● Task directions:
In your copy of the data, omit the pictures and keep all else exactly as given.

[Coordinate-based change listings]

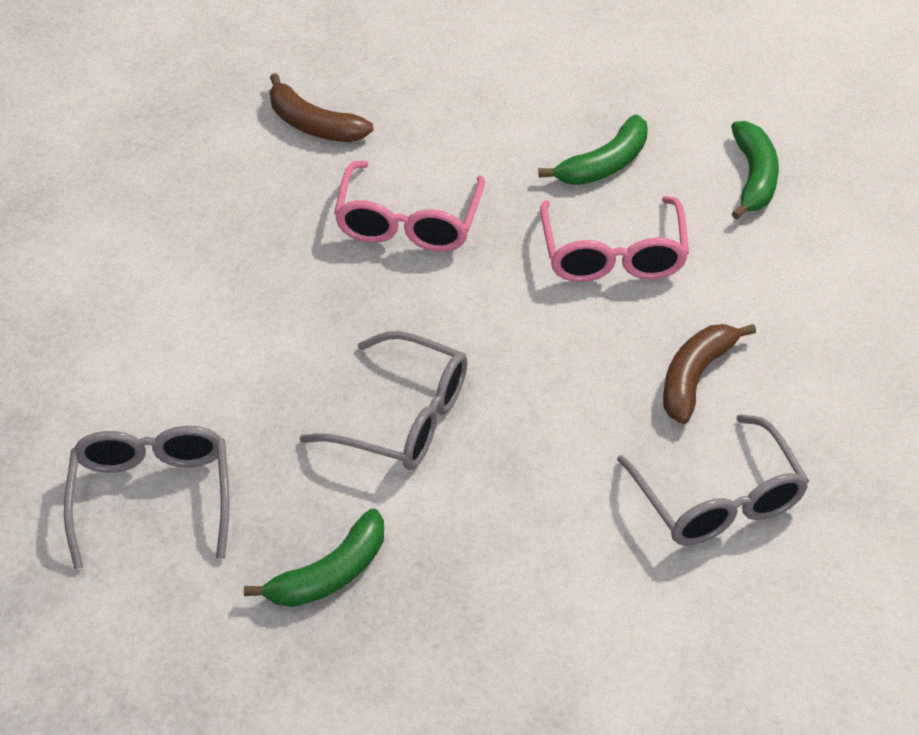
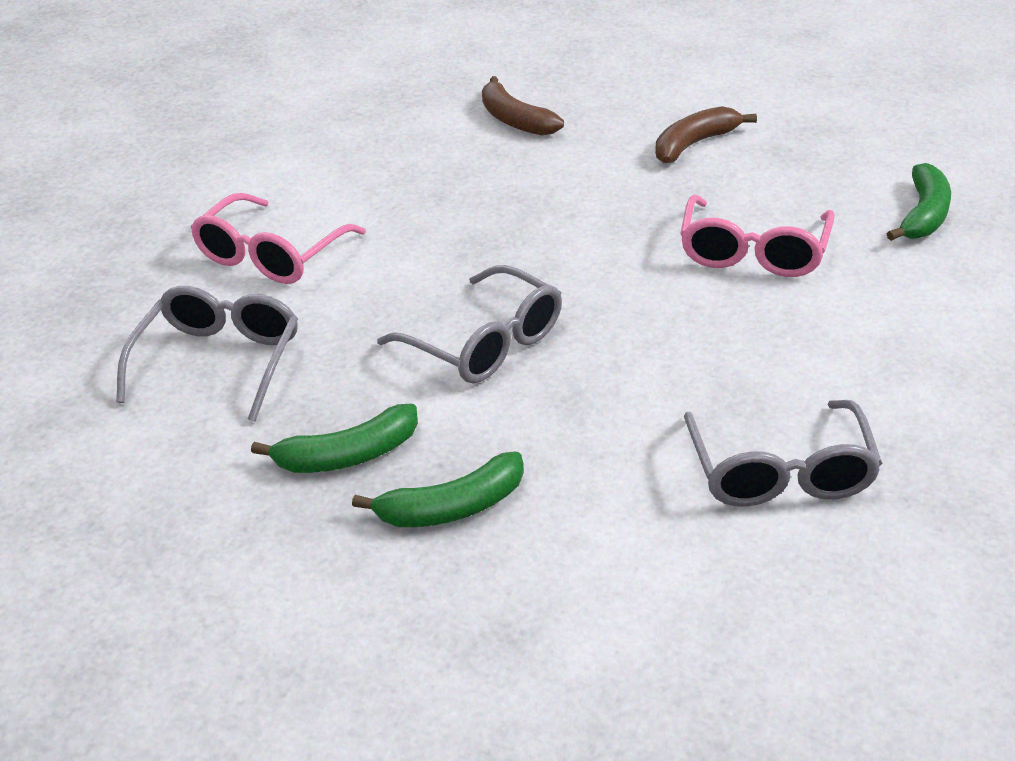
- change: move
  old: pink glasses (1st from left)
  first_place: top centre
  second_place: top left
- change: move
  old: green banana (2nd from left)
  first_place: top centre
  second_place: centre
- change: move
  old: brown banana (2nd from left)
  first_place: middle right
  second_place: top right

● Exercise answer:
- change: move
  old: pink glasses (1st from left)
  first_place: top centre
  second_place: top left
- change: move
  old: green banana (2nd from left)
  first_place: top centre
  second_place: centre
- change: move
  old: brown banana (2nd from left)
  first_place: middle right
  second_place: top right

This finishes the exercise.